(Detected change data)
══════════════════════════════
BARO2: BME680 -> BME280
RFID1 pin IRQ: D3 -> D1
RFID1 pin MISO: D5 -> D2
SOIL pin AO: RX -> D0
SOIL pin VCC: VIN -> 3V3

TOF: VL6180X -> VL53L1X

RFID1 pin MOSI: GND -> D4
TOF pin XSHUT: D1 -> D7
══════════════════════════════
The response should reproduce every entry above exactly.

BARO2: BME680 -> BME280
RFID1 pin IRQ: D3 -> D1
RFID1 pin MISO: D5 -> D2
SOIL pin AO: RX -> D0
SOIL pin VCC: VIN -> 3V3

TOF: VL6180X -> VL53L1X

RFID1 pin MOSI: GND -> D4
TOF pin XSHUT: D1 -> D7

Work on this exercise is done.